[과제 내용] 아래 기록에서 문자열 "kern"가 들어 있는 줄을 모두 보여 주세요. 대소문자를 구분합니다.

[기록 자료]
%%
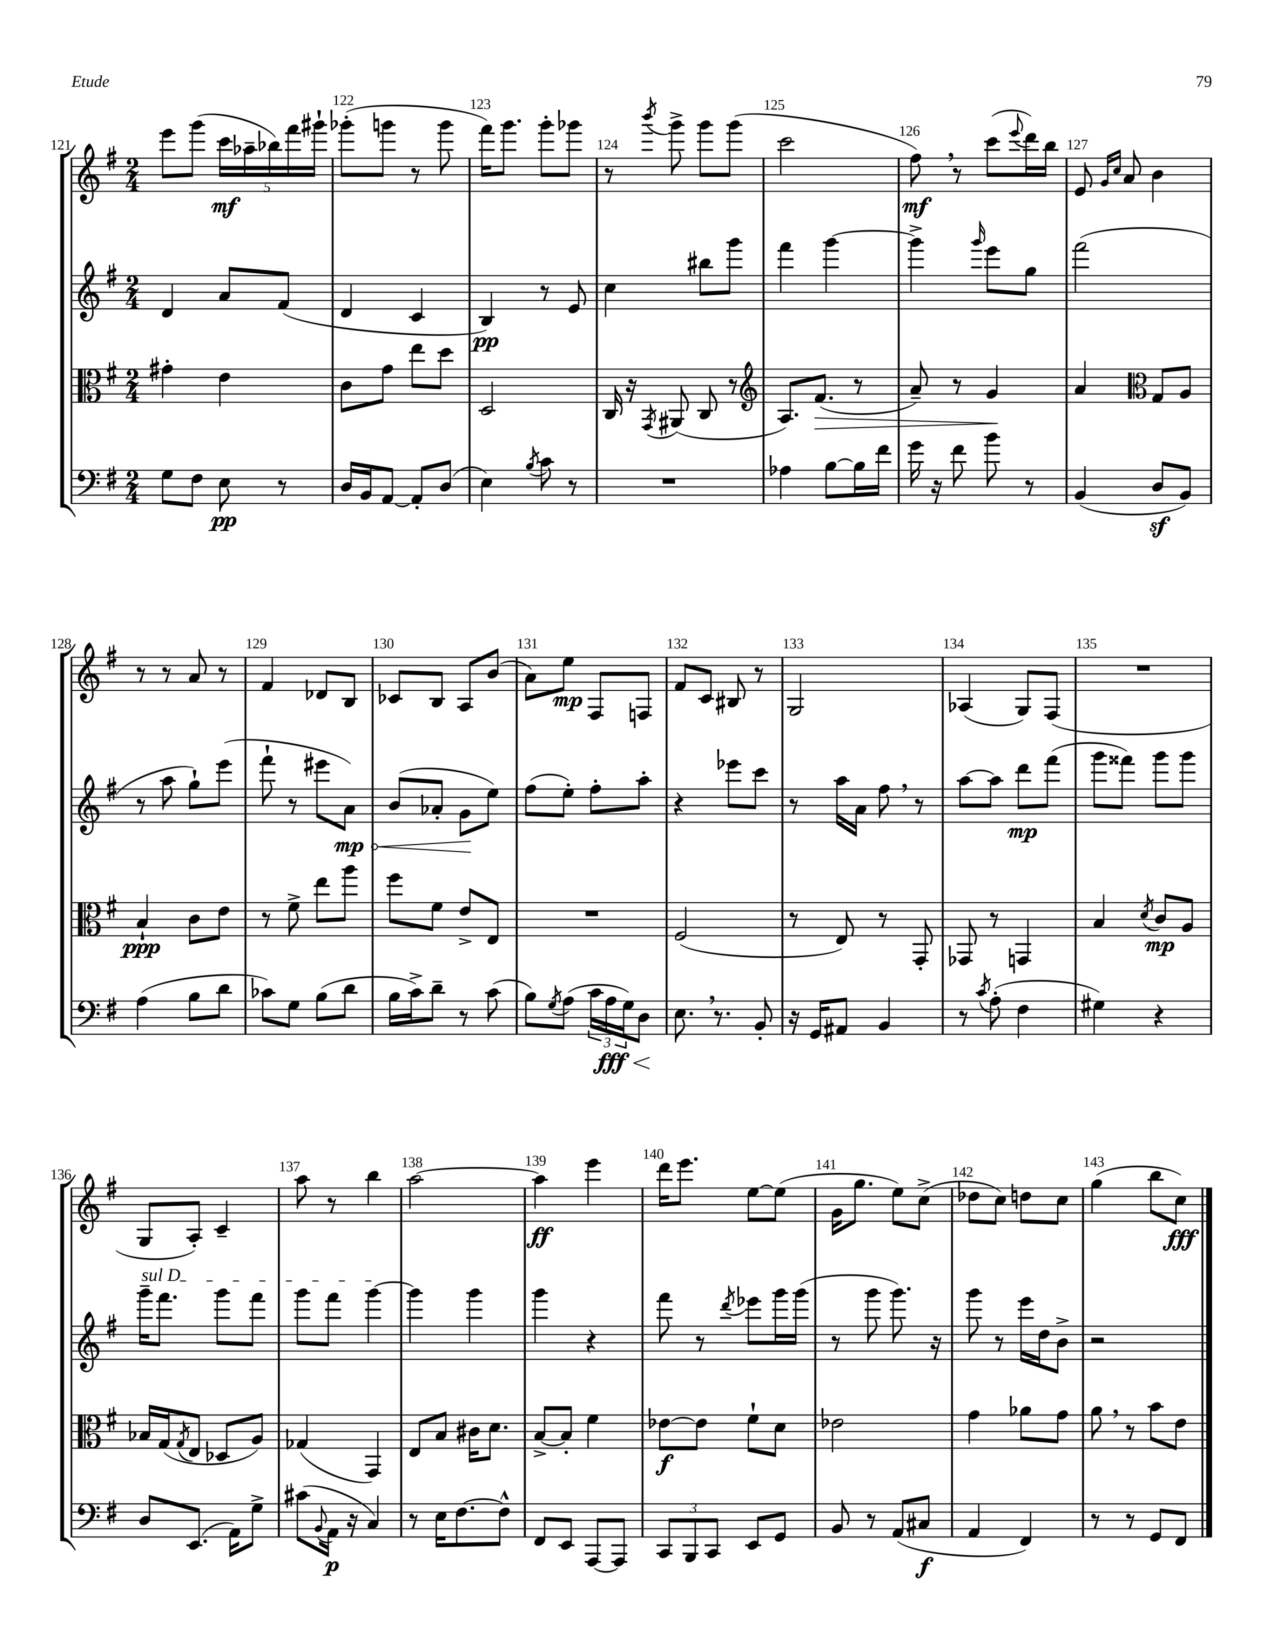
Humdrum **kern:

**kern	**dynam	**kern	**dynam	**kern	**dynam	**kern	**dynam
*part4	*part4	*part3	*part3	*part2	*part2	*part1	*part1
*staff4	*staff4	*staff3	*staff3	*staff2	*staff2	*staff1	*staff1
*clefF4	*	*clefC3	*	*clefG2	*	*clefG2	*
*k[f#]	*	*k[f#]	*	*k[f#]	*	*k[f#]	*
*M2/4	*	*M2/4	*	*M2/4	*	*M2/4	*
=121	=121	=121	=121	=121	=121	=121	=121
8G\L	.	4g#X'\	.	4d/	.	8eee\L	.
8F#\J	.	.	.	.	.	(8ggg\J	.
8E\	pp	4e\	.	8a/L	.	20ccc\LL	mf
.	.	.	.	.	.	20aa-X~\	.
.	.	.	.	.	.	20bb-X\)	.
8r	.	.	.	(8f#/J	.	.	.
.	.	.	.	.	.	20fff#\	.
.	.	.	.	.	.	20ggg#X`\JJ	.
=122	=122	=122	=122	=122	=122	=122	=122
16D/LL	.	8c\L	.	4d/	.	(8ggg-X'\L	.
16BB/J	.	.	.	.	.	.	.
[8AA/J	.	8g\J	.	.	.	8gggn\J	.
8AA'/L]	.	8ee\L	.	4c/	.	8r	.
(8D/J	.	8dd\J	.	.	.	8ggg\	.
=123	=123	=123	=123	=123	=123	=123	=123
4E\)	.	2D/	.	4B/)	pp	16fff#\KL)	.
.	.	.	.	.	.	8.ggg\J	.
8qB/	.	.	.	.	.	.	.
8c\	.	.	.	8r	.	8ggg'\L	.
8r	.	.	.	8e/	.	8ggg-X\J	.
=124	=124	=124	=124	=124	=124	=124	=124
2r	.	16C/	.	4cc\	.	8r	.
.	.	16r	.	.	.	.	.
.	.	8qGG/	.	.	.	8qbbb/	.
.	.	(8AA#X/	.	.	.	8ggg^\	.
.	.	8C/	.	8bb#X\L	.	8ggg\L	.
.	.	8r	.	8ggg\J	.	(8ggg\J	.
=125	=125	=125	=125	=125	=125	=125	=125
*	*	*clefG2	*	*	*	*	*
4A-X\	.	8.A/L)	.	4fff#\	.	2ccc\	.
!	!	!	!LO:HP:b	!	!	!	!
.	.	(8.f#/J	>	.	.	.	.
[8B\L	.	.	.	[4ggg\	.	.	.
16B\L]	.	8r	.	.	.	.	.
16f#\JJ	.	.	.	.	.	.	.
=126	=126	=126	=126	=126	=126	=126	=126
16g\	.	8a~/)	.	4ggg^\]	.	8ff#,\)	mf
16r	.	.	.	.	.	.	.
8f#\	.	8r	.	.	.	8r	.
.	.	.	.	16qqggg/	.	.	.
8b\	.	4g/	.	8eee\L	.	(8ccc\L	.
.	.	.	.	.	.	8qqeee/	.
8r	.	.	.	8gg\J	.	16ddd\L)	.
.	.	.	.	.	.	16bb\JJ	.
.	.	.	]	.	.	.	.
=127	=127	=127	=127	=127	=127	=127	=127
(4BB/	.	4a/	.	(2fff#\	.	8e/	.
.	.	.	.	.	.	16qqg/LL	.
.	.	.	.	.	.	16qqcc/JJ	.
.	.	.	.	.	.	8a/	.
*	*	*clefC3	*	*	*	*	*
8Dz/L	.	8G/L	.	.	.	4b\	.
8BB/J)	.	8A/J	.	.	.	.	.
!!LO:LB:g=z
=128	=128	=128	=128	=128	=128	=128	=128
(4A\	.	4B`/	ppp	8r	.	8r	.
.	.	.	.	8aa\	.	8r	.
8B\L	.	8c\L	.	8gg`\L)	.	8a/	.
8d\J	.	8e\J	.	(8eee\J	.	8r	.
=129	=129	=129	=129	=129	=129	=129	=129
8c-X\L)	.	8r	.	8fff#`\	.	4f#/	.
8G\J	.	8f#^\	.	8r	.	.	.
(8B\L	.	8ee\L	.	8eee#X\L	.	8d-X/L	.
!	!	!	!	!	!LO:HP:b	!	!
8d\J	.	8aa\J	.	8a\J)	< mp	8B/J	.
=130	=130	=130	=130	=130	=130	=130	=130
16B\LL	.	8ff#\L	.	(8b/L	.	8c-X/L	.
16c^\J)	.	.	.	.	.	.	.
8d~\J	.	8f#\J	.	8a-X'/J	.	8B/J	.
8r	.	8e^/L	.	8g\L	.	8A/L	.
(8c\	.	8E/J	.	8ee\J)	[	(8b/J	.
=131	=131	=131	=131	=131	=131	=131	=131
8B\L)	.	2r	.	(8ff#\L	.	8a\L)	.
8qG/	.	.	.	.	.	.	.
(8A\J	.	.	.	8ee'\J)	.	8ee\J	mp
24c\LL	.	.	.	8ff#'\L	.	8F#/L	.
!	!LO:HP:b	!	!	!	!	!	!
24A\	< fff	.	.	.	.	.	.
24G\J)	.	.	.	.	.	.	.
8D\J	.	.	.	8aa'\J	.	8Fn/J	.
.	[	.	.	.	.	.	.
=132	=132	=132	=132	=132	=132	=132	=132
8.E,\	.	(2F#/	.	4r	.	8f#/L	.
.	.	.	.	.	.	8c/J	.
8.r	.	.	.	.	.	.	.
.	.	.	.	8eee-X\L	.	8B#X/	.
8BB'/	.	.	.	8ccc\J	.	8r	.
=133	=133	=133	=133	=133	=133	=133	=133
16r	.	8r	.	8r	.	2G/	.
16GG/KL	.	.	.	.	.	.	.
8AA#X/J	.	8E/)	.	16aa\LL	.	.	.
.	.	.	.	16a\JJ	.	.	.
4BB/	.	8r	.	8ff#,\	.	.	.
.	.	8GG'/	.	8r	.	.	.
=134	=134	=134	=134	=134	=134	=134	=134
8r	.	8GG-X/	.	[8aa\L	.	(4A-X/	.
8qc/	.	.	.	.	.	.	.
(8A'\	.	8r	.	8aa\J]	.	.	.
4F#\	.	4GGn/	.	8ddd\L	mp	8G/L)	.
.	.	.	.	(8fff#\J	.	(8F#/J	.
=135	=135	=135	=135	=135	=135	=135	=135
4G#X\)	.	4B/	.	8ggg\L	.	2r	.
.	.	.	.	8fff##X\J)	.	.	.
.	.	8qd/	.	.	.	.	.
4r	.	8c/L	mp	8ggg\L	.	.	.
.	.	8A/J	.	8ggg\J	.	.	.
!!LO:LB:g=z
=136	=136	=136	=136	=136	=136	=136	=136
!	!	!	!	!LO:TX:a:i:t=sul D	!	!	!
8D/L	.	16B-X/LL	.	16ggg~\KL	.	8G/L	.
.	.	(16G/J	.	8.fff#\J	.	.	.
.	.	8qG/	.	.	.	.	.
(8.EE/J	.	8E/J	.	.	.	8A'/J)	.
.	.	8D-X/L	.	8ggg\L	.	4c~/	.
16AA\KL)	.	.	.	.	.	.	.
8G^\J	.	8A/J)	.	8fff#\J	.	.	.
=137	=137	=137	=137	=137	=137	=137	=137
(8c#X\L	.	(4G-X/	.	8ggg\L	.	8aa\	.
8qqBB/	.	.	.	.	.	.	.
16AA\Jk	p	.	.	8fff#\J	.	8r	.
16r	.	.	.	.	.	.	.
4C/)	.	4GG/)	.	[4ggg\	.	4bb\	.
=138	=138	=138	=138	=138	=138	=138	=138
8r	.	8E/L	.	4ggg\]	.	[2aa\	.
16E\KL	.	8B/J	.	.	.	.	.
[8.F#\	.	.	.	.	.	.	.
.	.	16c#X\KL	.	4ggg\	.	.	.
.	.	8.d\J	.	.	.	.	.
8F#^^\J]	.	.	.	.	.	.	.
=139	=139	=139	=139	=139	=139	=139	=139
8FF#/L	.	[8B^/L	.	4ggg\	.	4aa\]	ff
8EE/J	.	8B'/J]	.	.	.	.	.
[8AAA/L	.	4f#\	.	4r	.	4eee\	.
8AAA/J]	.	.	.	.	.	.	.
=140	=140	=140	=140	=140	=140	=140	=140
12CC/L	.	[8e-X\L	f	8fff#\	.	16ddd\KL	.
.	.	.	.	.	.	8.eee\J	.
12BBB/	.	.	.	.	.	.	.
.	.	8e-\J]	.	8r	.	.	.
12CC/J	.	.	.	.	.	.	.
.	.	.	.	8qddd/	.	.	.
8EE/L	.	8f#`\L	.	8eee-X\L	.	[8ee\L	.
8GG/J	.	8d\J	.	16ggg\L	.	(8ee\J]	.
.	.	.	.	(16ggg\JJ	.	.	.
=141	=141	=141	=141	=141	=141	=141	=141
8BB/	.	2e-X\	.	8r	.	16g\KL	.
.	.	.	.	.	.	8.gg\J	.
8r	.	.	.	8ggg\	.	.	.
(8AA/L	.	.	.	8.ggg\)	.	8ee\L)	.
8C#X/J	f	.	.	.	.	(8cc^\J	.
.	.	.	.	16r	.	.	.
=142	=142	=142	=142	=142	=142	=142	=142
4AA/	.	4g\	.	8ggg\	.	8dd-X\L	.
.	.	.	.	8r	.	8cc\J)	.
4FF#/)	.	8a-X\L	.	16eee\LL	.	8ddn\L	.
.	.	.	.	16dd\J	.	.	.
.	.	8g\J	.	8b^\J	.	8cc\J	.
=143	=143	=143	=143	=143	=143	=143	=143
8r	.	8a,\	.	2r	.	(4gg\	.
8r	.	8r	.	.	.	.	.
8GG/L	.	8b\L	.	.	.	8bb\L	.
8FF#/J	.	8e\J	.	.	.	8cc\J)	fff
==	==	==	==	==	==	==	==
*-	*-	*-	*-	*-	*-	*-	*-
%%
[과제 답안]
Humdrum **kern:
**kern	**dynam	**kern	**dynam	**kern	**dynam	**kern	**dynam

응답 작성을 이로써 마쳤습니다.